(Dataset items)

----

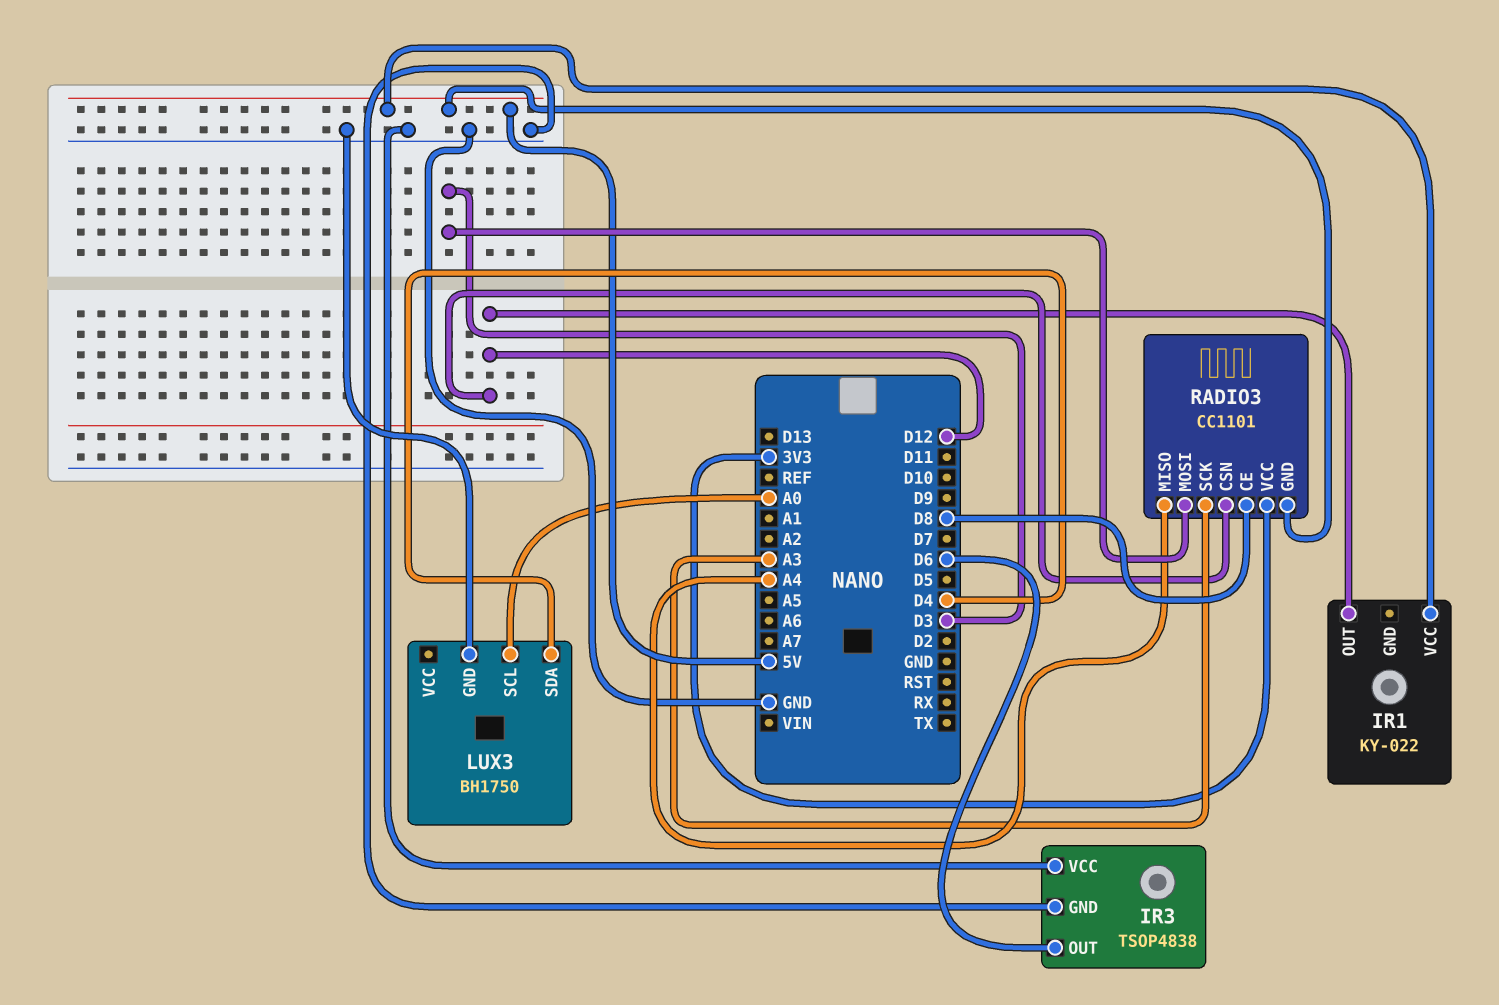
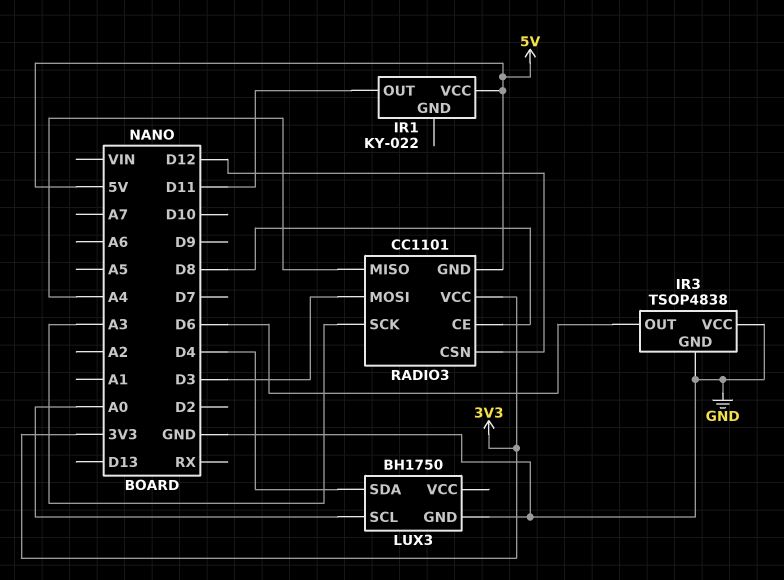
IR1 pin OUT: D12 -> D11

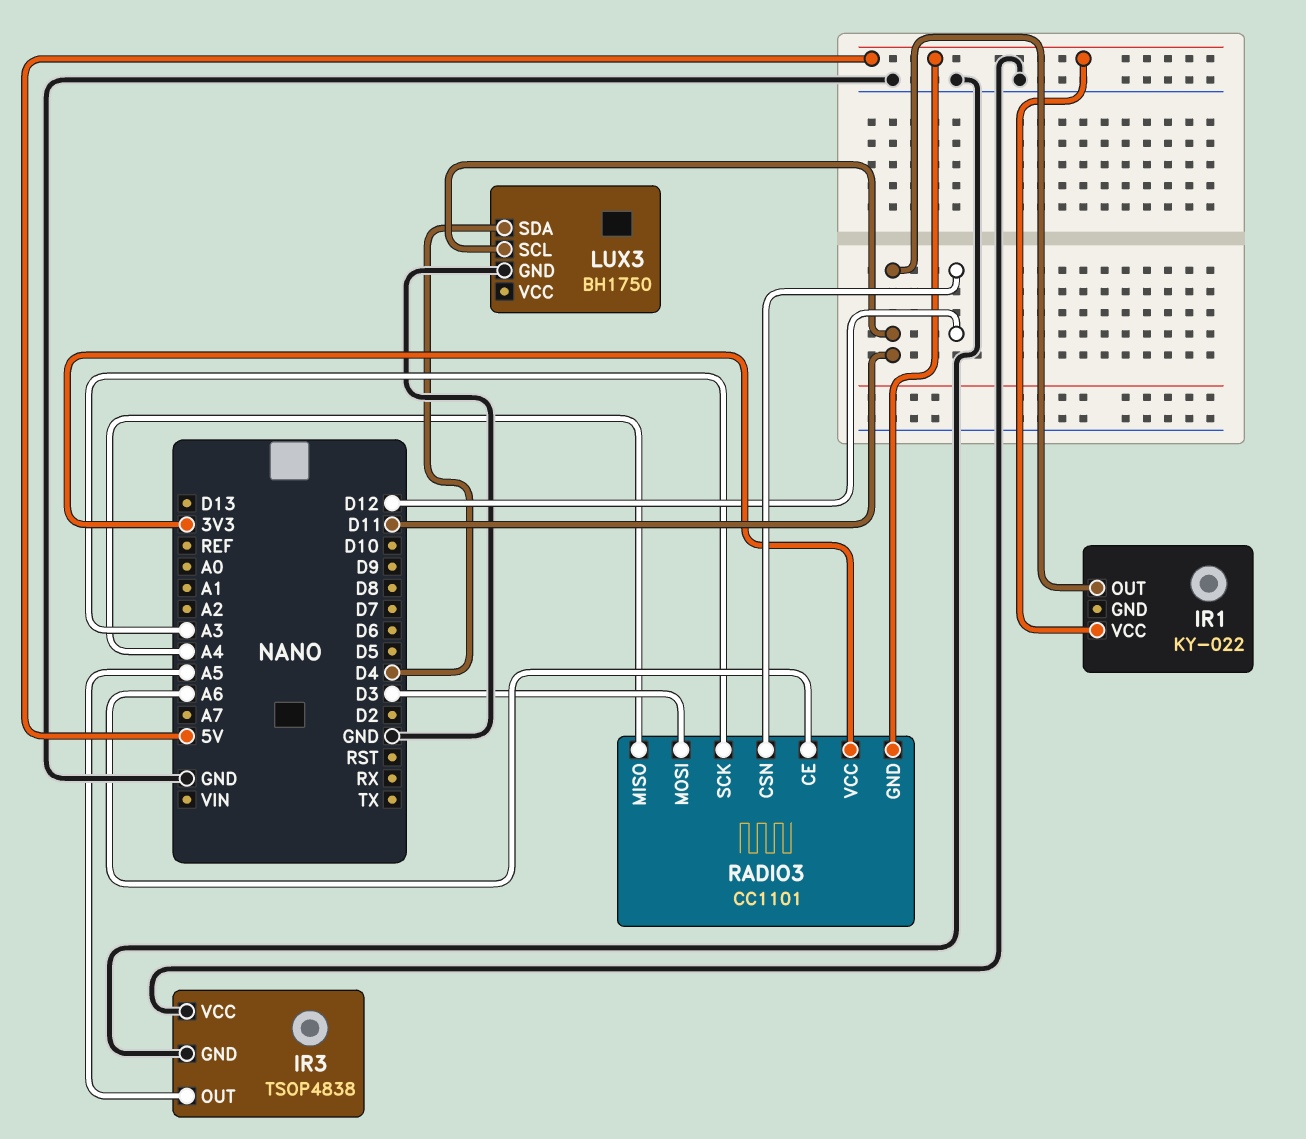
IR3 pin OUT: D6 -> A5
LUX3 pin SCL: A0 -> D11
RADIO3 pin CE: D8 -> A6

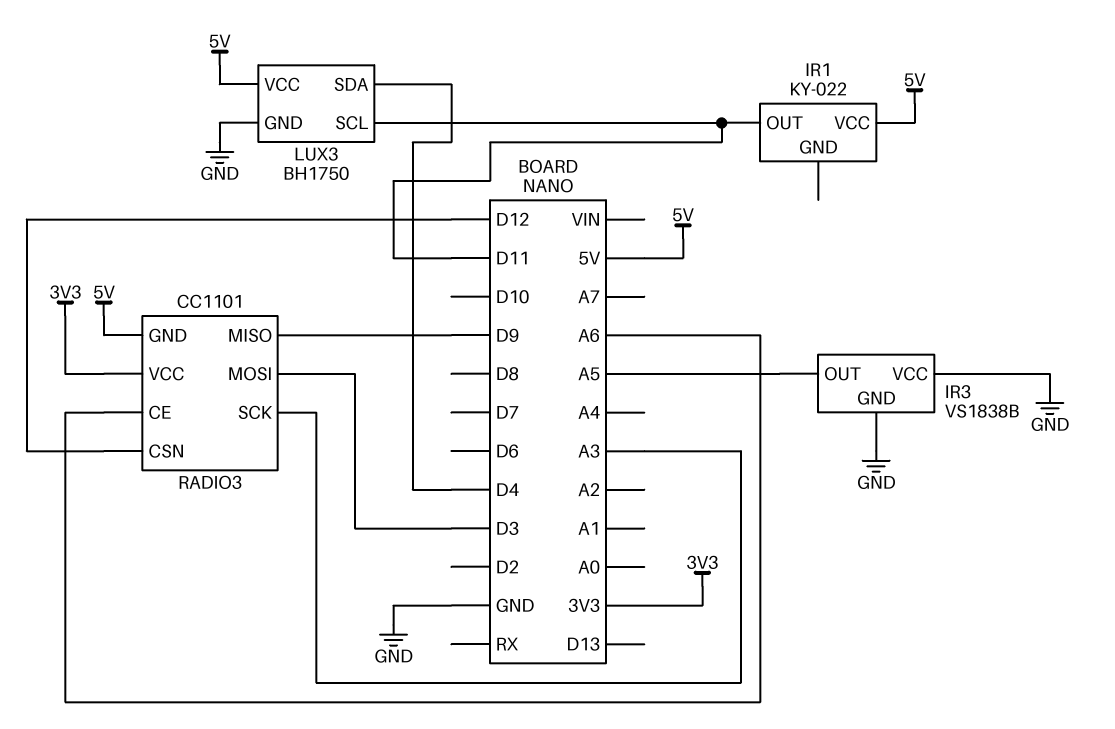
IR3: TSOP4838 -> VS1838B
LUX3 pin VCC: none -> 5V
RADIO3 pin MISO: A4 -> D9

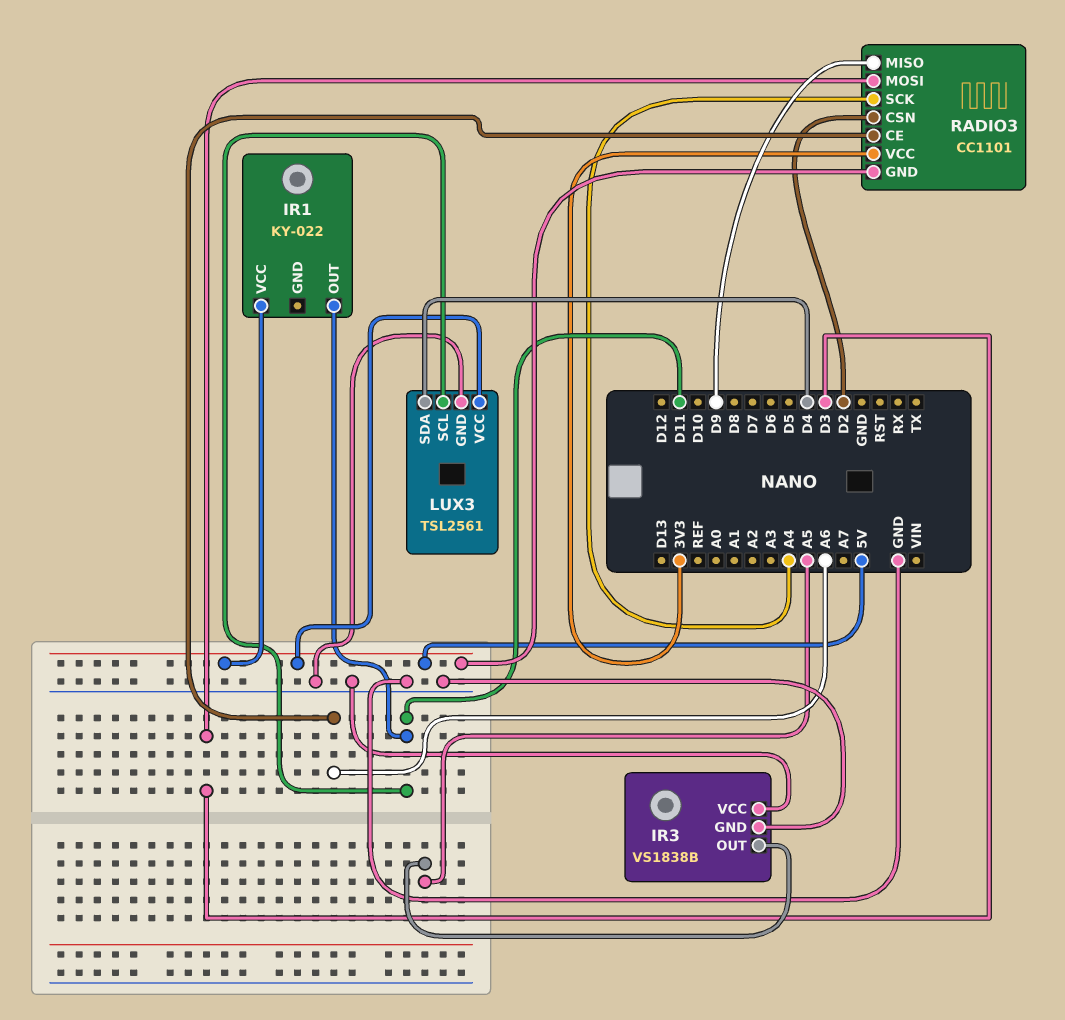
LUX3: BH1750 -> TSL2561
RADIO3 pin CSN: D12 -> D2
RADIO3 pin SCK: A3 -> A4

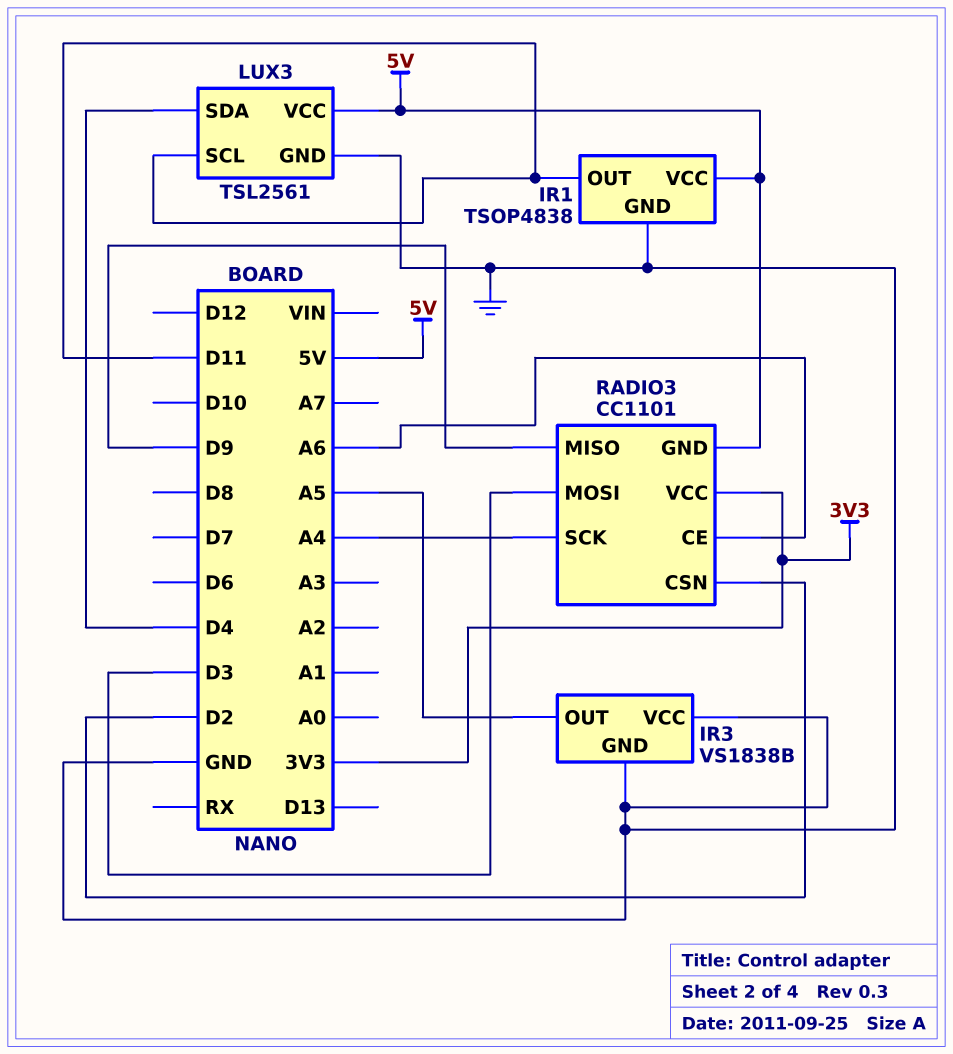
IR1: KY-022 -> TSOP4838
IR1 pin GND: none -> GND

----

■ **PROBLEM**
Without the pictures, extract every entry verbatim.

■ **RESPONSE BOX**
IR1 pin OUT: D12 -> D11

IR3 pin OUT: D6 -> A5
LUX3 pin SCL: A0 -> D11
RADIO3 pin CE: D8 -> A6

IR3: TSOP4838 -> VS1838B
LUX3 pin VCC: none -> 5V
RADIO3 pin MISO: A4 -> D9

LUX3: BH1750 -> TSL2561
RADIO3 pin CSN: D12 -> D2
RADIO3 pin SCK: A3 -> A4

IR1: KY-022 -> TSOP4838
IR1 pin GND: none -> GND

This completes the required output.